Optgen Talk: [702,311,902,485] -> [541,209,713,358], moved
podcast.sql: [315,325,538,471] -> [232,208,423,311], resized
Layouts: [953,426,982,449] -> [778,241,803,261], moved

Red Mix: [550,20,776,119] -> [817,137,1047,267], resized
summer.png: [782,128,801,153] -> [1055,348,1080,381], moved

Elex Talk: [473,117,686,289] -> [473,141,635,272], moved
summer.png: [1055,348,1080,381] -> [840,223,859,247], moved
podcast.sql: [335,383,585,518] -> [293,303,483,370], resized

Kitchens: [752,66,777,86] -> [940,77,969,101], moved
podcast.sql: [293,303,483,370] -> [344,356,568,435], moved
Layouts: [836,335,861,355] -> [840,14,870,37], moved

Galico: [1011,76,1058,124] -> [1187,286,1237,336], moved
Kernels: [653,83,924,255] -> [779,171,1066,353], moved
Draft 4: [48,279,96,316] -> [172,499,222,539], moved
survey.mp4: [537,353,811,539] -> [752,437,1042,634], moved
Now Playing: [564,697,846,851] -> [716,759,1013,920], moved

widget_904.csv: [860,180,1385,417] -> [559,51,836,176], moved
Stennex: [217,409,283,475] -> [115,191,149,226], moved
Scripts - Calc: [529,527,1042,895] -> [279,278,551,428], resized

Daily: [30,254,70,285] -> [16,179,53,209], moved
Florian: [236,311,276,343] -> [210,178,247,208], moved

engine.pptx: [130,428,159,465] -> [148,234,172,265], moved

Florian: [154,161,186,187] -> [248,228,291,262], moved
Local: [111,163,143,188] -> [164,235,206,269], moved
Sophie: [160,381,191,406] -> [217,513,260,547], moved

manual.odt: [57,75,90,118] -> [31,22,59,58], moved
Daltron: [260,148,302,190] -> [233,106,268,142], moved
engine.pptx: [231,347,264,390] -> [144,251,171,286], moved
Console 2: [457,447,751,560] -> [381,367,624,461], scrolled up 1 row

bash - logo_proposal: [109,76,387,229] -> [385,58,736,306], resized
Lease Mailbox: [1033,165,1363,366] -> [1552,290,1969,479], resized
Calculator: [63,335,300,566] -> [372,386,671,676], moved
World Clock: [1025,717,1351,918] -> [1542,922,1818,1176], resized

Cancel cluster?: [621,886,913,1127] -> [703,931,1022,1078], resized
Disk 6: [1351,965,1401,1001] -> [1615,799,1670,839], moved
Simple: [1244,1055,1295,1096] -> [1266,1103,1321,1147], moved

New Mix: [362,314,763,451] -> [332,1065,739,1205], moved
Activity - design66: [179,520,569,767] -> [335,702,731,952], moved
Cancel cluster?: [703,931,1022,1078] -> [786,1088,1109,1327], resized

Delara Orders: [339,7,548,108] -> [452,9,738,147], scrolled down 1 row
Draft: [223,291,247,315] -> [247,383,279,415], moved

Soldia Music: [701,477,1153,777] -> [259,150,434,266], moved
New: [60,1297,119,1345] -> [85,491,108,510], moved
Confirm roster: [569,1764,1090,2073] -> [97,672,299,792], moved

########################################

EXERCISE OBJECTIVE: The material shown above is to be retyped in full, without alteration.

EXERCISE SOLUTION:
Optgen Talk: [702,311,902,485] -> [541,209,713,358], moved
podcast.sql: [315,325,538,471] -> [232,208,423,311], resized
Layouts: [953,426,982,449] -> [778,241,803,261], moved

Red Mix: [550,20,776,119] -> [817,137,1047,267], resized
summer.png: [782,128,801,153] -> [1055,348,1080,381], moved

Elex Talk: [473,117,686,289] -> [473,141,635,272], moved
summer.png: [1055,348,1080,381] -> [840,223,859,247], moved
podcast.sql: [335,383,585,518] -> [293,303,483,370], resized

Kitchens: [752,66,777,86] -> [940,77,969,101], moved
podcast.sql: [293,303,483,370] -> [344,356,568,435], moved
Layouts: [836,335,861,355] -> [840,14,870,37], moved

Galico: [1011,76,1058,124] -> [1187,286,1237,336], moved
Kernels: [653,83,924,255] -> [779,171,1066,353], moved
Draft 4: [48,279,96,316] -> [172,499,222,539], moved
survey.mp4: [537,353,811,539] -> [752,437,1042,634], moved
Now Playing: [564,697,846,851] -> [716,759,1013,920], moved

widget_904.csv: [860,180,1385,417] -> [559,51,836,176], moved
Stennex: [217,409,283,475] -> [115,191,149,226], moved
Scripts - Calc: [529,527,1042,895] -> [279,278,551,428], resized

Daily: [30,254,70,285] -> [16,179,53,209], moved
Florian: [236,311,276,343] -> [210,178,247,208], moved

engine.pptx: [130,428,159,465] -> [148,234,172,265], moved

Florian: [154,161,186,187] -> [248,228,291,262], moved
Local: [111,163,143,188] -> [164,235,206,269], moved
Sophie: [160,381,191,406] -> [217,513,260,547], moved

manual.odt: [57,75,90,118] -> [31,22,59,58], moved
Daltron: [260,148,302,190] -> [233,106,268,142], moved
engine.pptx: [231,347,264,390] -> [144,251,171,286], moved
Console 2: [457,447,751,560] -> [381,367,624,461], scrolled up 1 row

bash - logo_proposal: [109,76,387,229] -> [385,58,736,306], resized
Lease Mailbox: [1033,165,1363,366] -> [1552,290,1969,479], resized
Calculator: [63,335,300,566] -> [372,386,671,676], moved
World Clock: [1025,717,1351,918] -> [1542,922,1818,1176], resized

Cancel cluster?: [621,886,913,1127] -> [703,931,1022,1078], resized
Disk 6: [1351,965,1401,1001] -> [1615,799,1670,839], moved
Simple: [1244,1055,1295,1096] -> [1266,1103,1321,1147], moved

New Mix: [362,314,763,451] -> [332,1065,739,1205], moved
Activity - design66: [179,520,569,767] -> [335,702,731,952], moved
Cancel cluster?: [703,931,1022,1078] -> [786,1088,1109,1327], resized

Delara Orders: [339,7,548,108] -> [452,9,738,147], scrolled down 1 row
Draft: [223,291,247,315] -> [247,383,279,415], moved

Soldia Music: [701,477,1153,777] -> [259,150,434,266], moved
New: [60,1297,119,1345] -> [85,491,108,510], moved
Confirm roster: [569,1764,1090,2073] -> [97,672,299,792], moved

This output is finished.